### Raw data
----
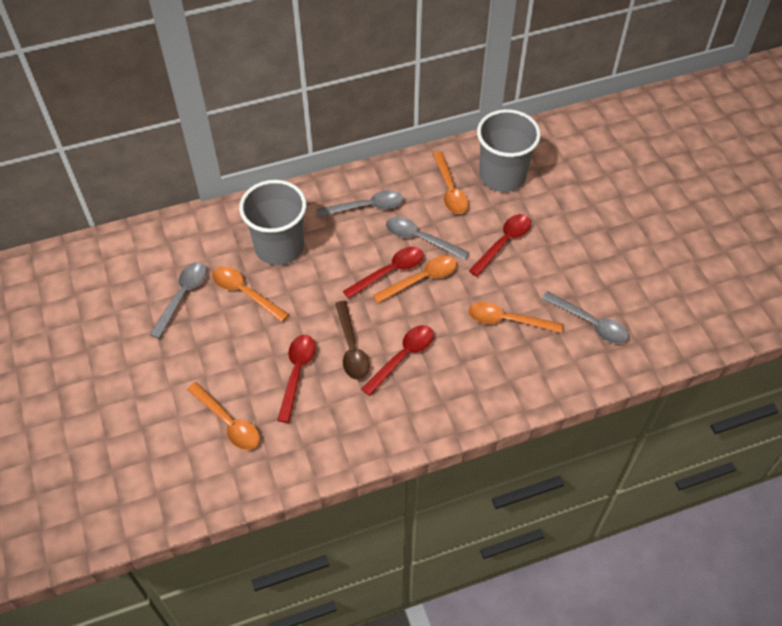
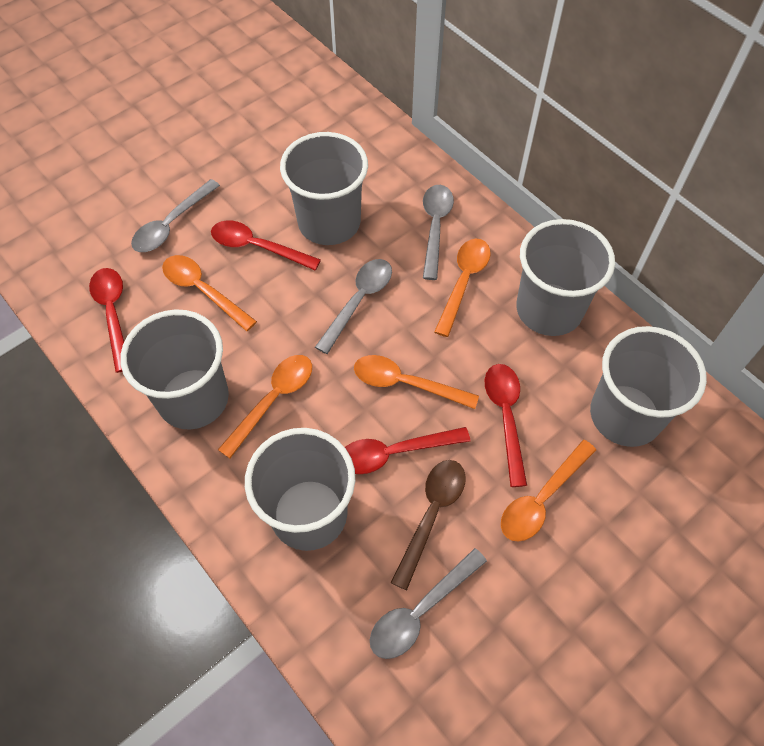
grey cup: 2 -> 5

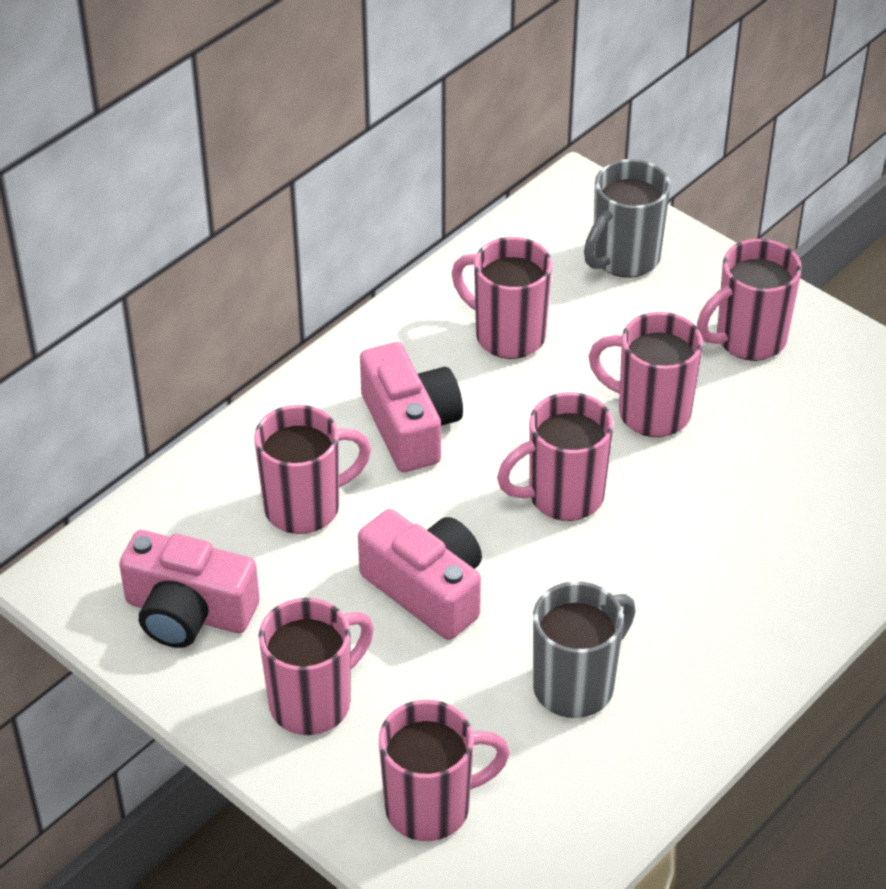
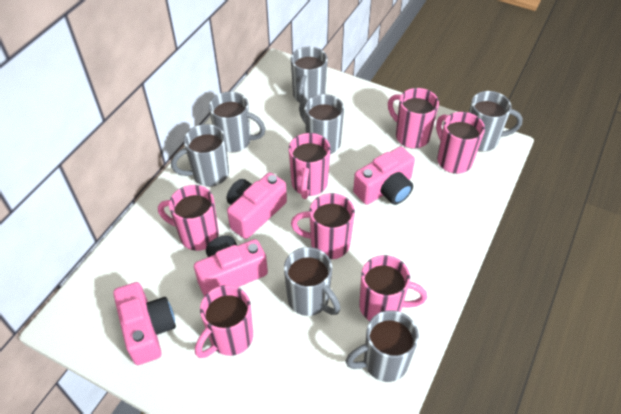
grey mug: 2 -> 7
pink camera: 3 -> 4

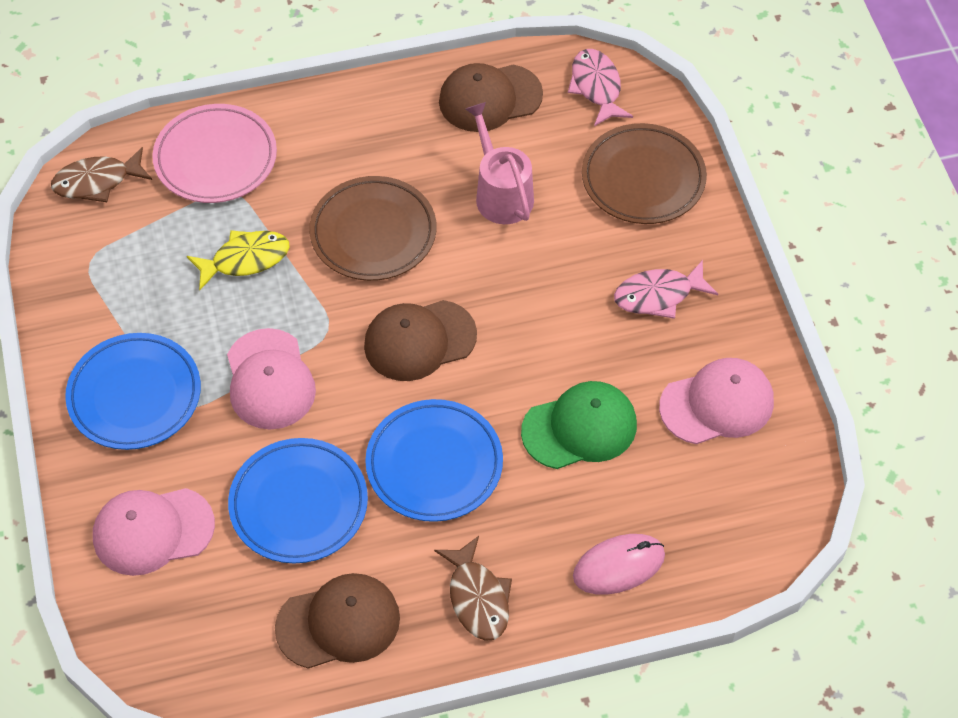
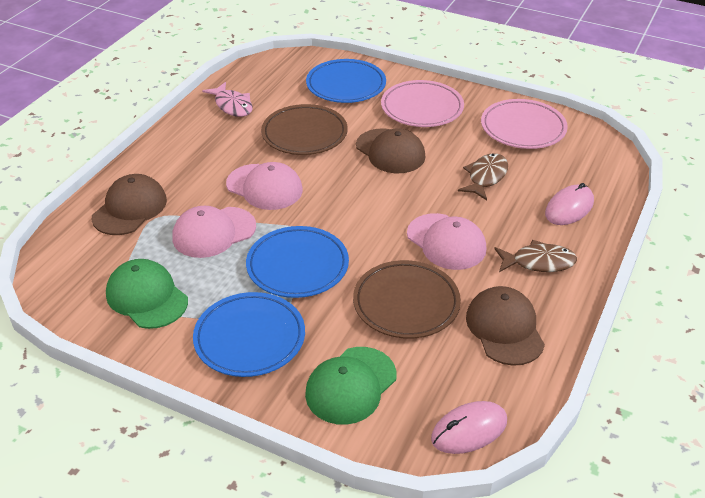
green cap: 1 -> 2
pink fish: 2 -> 1
pink mouse: 1 -> 2
pink plate: 1 -> 2
pink watering can: 1 -> 0
yellow fish: 1 -> 0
----
Looking at the data above, say how many lines include the string "pink" and add nothing.

### Response area
5